● **INSTRUCTIONS TO FOLLOW**: Some entries follow. Reproduce exactly the lines starting at the one with "(178, 138) = (262, 203): blue car -> none" and stopping after the one with "(326, 213) = (301, 307): black".

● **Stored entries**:
- - -
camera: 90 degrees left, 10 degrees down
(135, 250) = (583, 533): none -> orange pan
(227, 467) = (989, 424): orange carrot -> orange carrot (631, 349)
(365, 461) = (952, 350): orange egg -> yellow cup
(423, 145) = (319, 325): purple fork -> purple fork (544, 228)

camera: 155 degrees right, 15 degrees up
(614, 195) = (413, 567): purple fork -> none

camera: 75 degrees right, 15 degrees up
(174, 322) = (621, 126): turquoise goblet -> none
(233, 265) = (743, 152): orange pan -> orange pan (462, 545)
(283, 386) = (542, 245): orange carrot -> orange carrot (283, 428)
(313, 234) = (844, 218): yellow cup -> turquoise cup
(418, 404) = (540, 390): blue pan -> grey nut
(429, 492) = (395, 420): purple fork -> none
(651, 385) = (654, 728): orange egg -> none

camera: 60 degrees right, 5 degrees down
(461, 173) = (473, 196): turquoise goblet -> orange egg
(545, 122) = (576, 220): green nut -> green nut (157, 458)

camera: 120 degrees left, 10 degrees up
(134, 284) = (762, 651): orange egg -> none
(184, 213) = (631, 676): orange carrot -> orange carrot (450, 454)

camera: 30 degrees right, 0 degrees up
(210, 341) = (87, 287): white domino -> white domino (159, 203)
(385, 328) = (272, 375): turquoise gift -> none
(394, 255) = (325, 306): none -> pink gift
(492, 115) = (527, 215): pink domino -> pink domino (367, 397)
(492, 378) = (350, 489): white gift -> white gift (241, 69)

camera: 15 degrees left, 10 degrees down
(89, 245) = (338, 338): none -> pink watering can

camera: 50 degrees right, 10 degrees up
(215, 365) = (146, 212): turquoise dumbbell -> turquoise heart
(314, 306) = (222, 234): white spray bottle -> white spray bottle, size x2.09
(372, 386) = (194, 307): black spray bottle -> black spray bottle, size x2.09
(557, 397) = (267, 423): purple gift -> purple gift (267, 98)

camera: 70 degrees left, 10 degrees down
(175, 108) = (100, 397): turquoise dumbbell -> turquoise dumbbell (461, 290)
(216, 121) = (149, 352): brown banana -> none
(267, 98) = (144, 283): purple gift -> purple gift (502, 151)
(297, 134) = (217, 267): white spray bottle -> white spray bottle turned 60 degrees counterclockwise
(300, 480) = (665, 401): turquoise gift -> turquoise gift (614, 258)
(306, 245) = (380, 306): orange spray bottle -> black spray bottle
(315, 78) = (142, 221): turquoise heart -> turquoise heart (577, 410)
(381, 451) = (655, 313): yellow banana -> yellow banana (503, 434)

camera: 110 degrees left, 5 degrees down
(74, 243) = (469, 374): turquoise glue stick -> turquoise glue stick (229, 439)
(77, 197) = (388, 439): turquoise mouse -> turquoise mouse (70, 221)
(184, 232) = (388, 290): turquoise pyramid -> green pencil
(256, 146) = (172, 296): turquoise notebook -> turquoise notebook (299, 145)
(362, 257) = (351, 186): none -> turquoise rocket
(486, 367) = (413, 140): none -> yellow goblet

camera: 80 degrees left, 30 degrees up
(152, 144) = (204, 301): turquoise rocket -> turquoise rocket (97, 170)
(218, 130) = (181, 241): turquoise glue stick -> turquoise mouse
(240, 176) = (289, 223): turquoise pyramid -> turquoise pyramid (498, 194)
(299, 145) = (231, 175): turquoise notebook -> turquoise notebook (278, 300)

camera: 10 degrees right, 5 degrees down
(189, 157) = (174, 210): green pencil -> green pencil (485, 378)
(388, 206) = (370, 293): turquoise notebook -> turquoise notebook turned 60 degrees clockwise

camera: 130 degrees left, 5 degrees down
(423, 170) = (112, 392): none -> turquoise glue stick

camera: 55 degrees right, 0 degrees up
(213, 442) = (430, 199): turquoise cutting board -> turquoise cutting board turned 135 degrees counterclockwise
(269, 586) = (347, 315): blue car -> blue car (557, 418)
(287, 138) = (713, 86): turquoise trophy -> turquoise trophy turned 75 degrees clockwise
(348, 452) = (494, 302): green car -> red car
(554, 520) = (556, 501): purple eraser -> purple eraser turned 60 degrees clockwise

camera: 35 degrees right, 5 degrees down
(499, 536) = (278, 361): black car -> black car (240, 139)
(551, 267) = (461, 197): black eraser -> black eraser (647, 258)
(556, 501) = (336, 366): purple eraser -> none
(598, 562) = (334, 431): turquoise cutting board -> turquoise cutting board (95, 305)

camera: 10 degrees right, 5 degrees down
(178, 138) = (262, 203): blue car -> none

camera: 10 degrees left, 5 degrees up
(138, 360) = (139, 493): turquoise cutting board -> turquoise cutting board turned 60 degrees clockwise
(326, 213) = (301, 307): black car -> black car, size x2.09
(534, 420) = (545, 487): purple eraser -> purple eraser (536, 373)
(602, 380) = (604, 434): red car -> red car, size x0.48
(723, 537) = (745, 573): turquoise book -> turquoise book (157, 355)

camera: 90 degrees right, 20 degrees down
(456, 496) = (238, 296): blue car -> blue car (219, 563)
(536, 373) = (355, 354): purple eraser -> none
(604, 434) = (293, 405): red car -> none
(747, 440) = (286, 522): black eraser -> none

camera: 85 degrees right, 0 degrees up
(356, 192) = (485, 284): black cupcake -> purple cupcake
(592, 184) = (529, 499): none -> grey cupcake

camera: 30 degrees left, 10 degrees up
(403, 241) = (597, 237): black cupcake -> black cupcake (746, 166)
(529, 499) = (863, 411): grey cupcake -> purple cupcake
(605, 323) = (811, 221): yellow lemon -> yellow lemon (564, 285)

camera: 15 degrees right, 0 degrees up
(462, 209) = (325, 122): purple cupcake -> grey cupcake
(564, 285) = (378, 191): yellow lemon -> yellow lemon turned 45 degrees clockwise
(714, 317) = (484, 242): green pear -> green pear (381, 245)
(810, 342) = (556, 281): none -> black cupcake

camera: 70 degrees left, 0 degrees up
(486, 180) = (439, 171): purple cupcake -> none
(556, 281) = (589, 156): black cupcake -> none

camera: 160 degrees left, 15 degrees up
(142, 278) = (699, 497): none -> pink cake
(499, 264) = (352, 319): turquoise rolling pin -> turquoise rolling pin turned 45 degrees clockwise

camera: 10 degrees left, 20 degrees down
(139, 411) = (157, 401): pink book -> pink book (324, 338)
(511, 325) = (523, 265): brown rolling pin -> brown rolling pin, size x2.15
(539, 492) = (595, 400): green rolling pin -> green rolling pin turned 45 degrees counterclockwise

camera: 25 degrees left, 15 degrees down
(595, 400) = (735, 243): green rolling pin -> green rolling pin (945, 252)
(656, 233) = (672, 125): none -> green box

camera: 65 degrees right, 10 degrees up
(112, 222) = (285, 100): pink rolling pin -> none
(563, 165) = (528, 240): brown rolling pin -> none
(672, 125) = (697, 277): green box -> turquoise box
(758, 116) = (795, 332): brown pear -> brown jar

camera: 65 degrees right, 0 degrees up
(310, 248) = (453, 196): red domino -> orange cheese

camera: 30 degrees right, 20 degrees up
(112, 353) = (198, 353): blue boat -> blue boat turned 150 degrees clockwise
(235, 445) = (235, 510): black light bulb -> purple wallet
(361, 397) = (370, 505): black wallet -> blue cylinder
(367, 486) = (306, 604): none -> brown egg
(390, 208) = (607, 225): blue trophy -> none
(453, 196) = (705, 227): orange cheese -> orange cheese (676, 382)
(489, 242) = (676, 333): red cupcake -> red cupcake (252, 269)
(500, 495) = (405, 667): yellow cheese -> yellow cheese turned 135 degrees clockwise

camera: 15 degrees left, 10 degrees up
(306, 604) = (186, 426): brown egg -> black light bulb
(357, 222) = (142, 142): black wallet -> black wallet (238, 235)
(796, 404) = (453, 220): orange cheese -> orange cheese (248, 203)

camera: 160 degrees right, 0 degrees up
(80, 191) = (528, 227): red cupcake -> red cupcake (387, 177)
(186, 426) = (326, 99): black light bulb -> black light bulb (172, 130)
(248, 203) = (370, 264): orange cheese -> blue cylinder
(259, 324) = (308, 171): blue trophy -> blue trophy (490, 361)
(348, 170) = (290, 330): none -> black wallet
- - -
● **PROBLEM SOLUTION**:
(178, 138) = (262, 203): blue car -> none

camera: 10 degrees left, 5 degrees up
(138, 360) = (139, 493): turquoise cutting board -> turquoise cutting board turned 60 degrees clockwise
(326, 213) = (301, 307): black car -> black car, size x2.09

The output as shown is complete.